## TASK INPUT
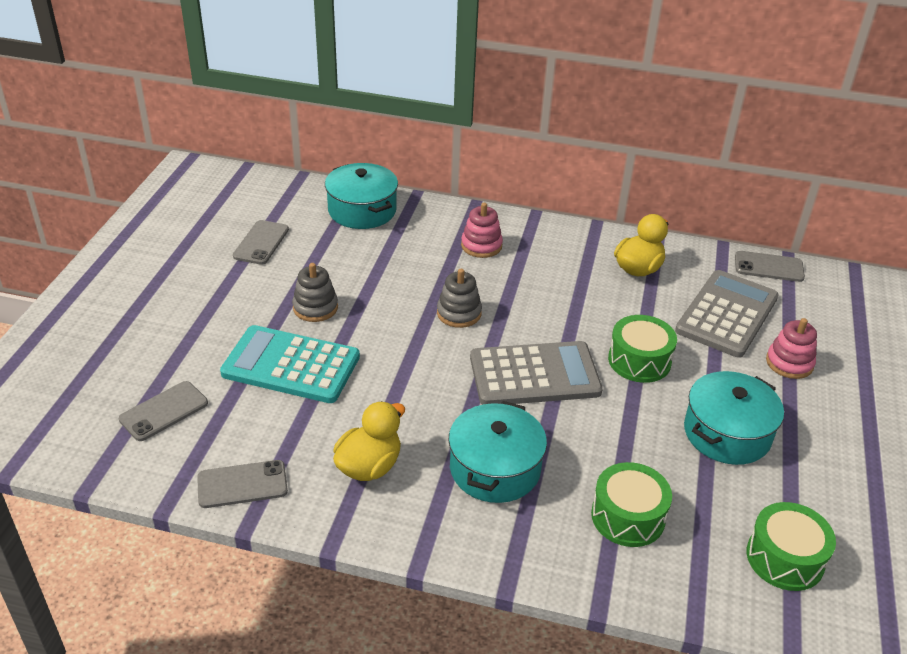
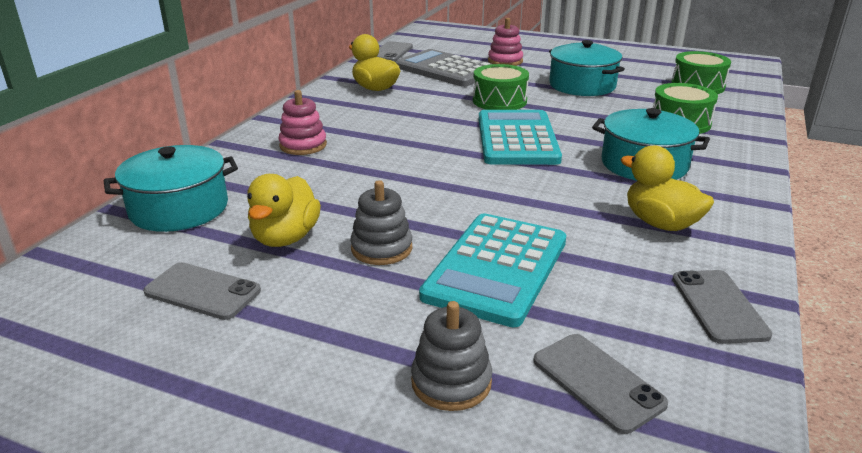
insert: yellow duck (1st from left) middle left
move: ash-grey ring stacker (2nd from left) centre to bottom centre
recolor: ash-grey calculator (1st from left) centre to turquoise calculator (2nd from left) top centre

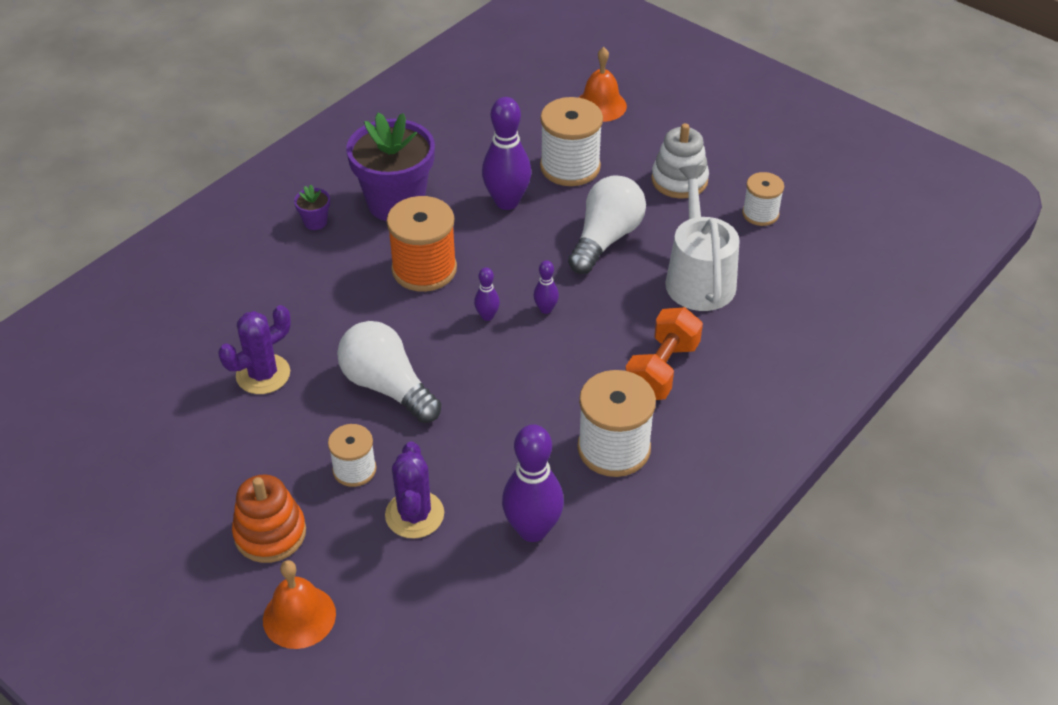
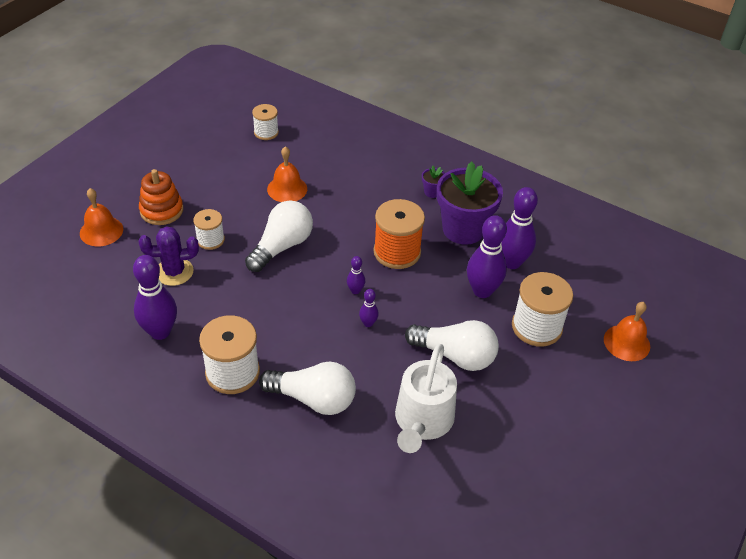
delete: snow-white ring stacker top centre
insert: violet skittle (5th from left) middle right
move: snow-white spool (4th from left in the first image) top right to snow-white spool (3rd from left) top centre
replace: violet cactus (1st from left) middle left to orange-coloured bell (2nd from left) top centre; orange-coloured dumbbell centre to snow-white lightbulb (2nd from left) bottom centre
rotate: snow-white sprinkling can centre = bottom centre 120 degrees clockwise

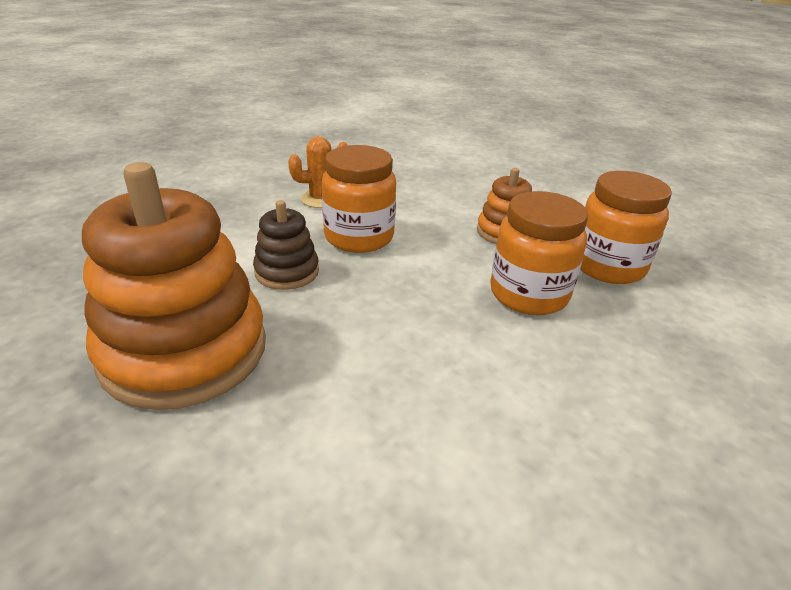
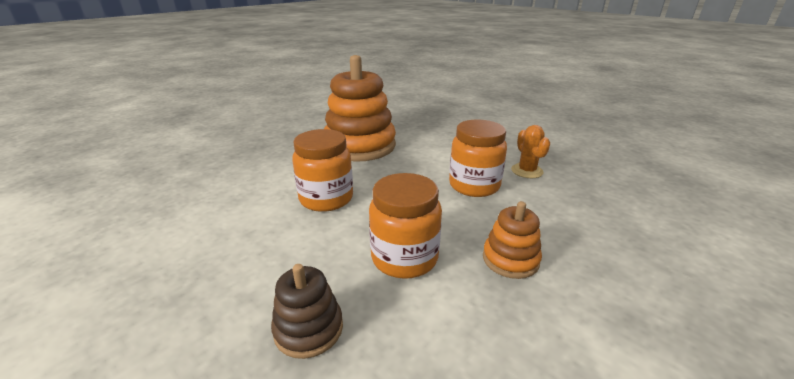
move: orange-coloured preserve jar (3rd from left in the first image) middle right to orange-coloured preserve jar (1st from left) centre; dark brown ring stacker centre to bottom centre

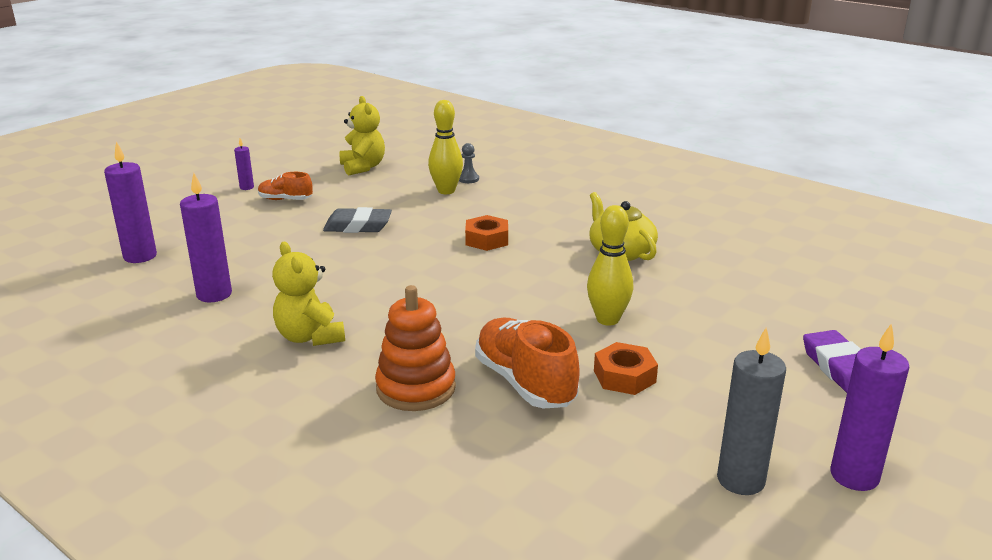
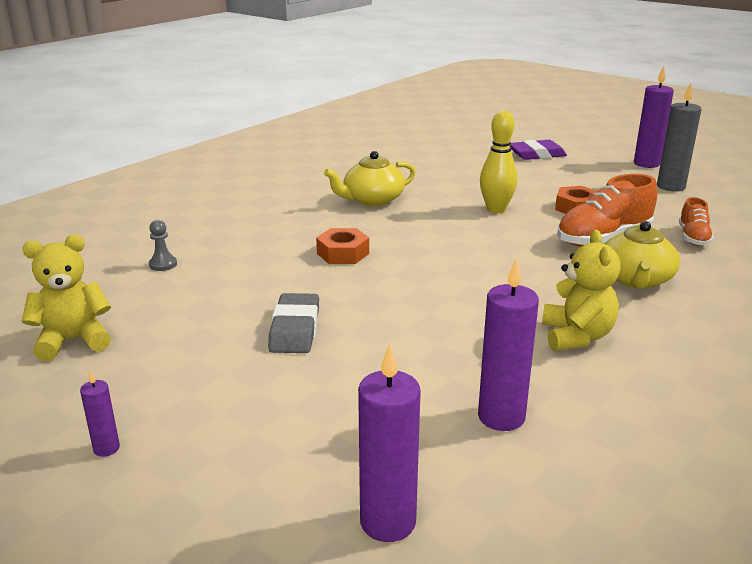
delete: yellow skittle (1st from left) top centre
move: orange-coloured lace-up shoe (1st from left in the first image) top left to orange-coloured lace-up shoe (2nd from left) middle right
replace: orange-coloured ring stacker centre to yellow teapot (2nd from left) middle right
rotate: yellow teddy (1st from left in the first image) middle left = middle right 60 degrees counterclockwise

## PROMPT
Copy all lines from the entries that contain the word "insert".

## TASK ANSWER
insert: yellow duck (1st from left) middle left
insert: violet skittle (5th from left) middle right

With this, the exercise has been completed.